» **Work task**: Each line of the data must reappear exactly in your answer, with no images included.

» **Supplied data**:
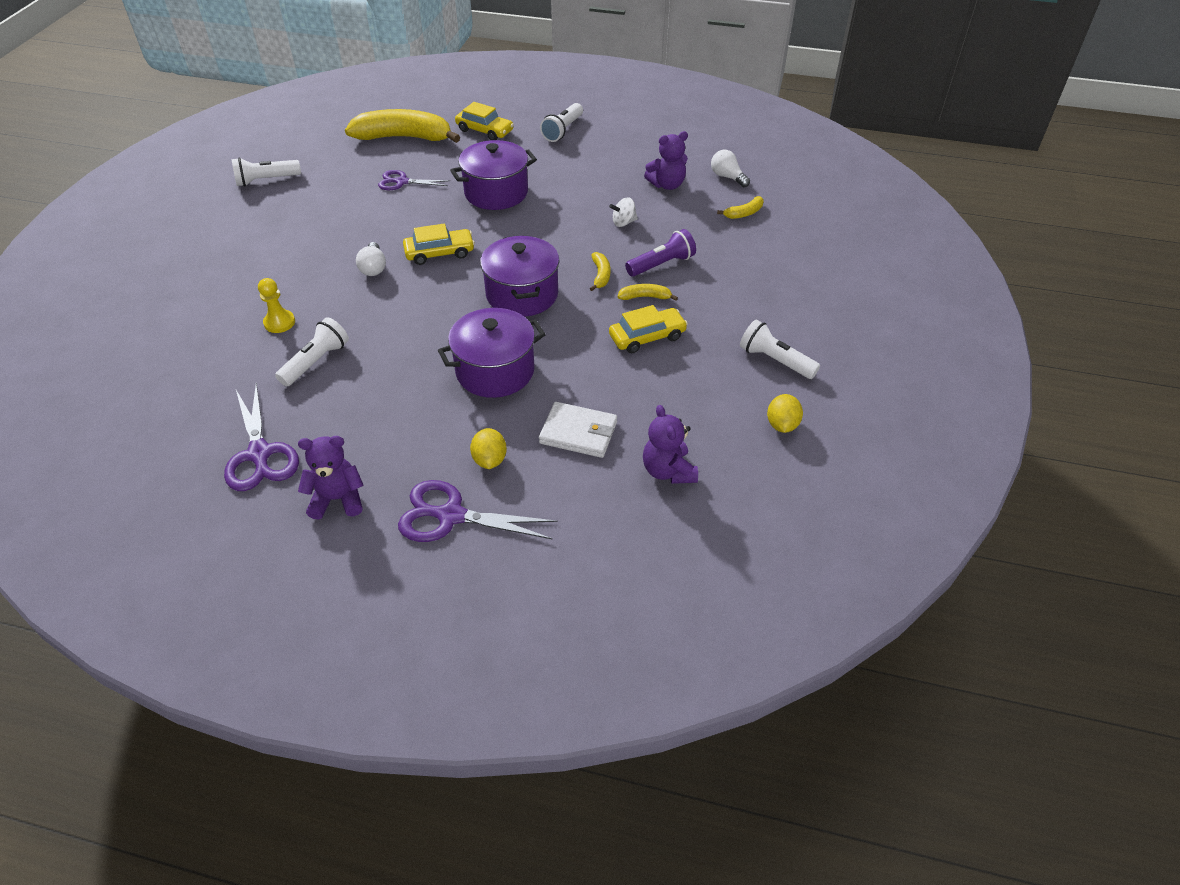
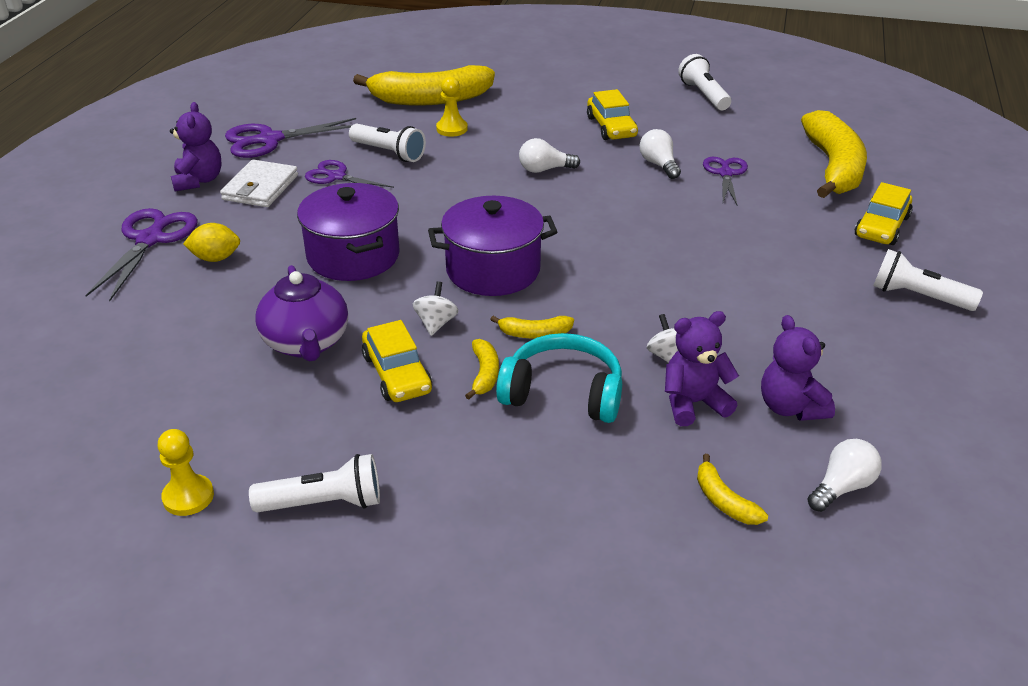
camera: 90 degrees right, 10 degrees down
(208, 339) = (430, 99): none -> yellow banana
(355, 394) = (337, 176): none -> purple scissors
(380, 210) = (659, 165): none -> white light bulb
(439, 253) = (576, 208): yellow car -> yellow car (611, 127)
(496, 193) = (720, 242): purple pot -> none
(578, 433) = (235, 316): white wallet -> white wallet (260, 187)
(589, 321) = (436, 323): none -> white spinning top
(614, 386) = (306, 343): none -> purple teapot
(661, 264) = (563, 393): purple flashlight -> turquoise headphones
(668, 471) = (148, 384): purple teddy bear -> purple teddy bear (693, 403)
(775, 360) = (324, 503): white flashlight -> white flashlight turned 45 degrees clockwise
(782, 425) = (188, 497): yellow lemon -> yellow pawn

» **Output of the exercise**:
camera: 90 degrees right, 10 degrees down
(208, 339) = (430, 99): none -> yellow banana
(355, 394) = (337, 176): none -> purple scissors
(380, 210) = (659, 165): none -> white light bulb
(439, 253) = (576, 208): yellow car -> yellow car (611, 127)
(496, 193) = (720, 242): purple pot -> none
(578, 433) = (235, 316): white wallet -> white wallet (260, 187)
(589, 321) = (436, 323): none -> white spinning top
(614, 386) = (306, 343): none -> purple teapot
(661, 264) = (563, 393): purple flashlight -> turquoise headphones
(668, 471) = (148, 384): purple teddy bear -> purple teddy bear (693, 403)
(775, 360) = (324, 503): white flashlight -> white flashlight turned 45 degrees clockwise
(782, 425) = (188, 497): yellow lemon -> yellow pawn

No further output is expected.